**Task objective**
Write out the data below in full, unchanged, minus the images.

**Collected material**
<<<<

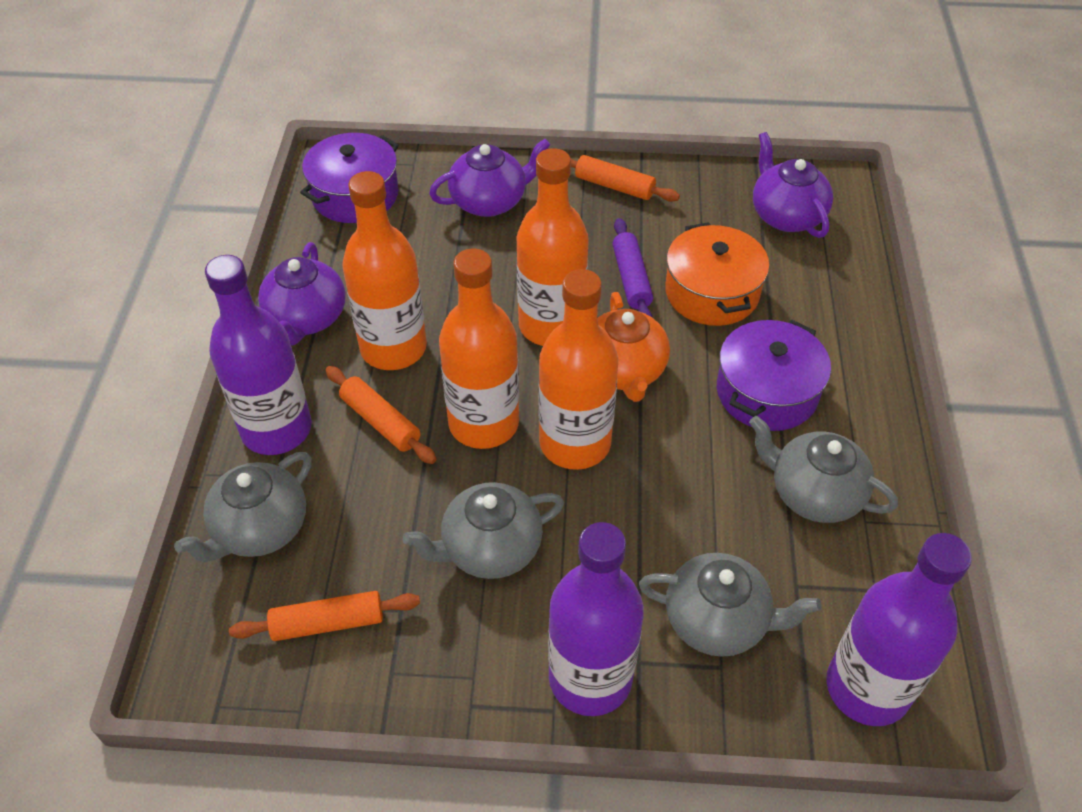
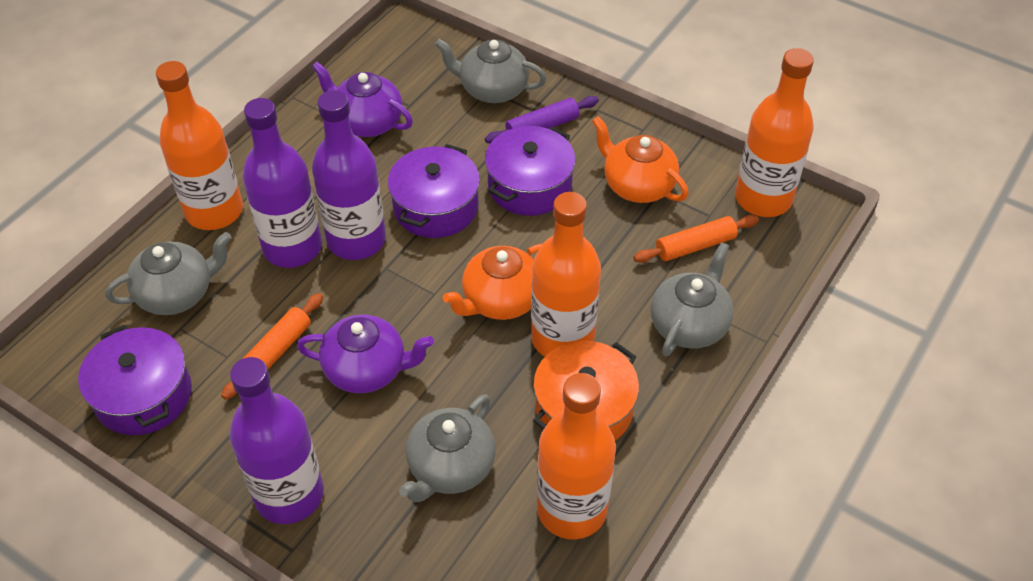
orange rolling pin: 3 -> 2
orange teapot: 1 -> 2
purple pot: 2 -> 3
purple teapot: 3 -> 2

>>>>

**Answer to this task**
orange rolling pin: 3 -> 2
orange teapot: 1 -> 2
purple pot: 2 -> 3
purple teapot: 3 -> 2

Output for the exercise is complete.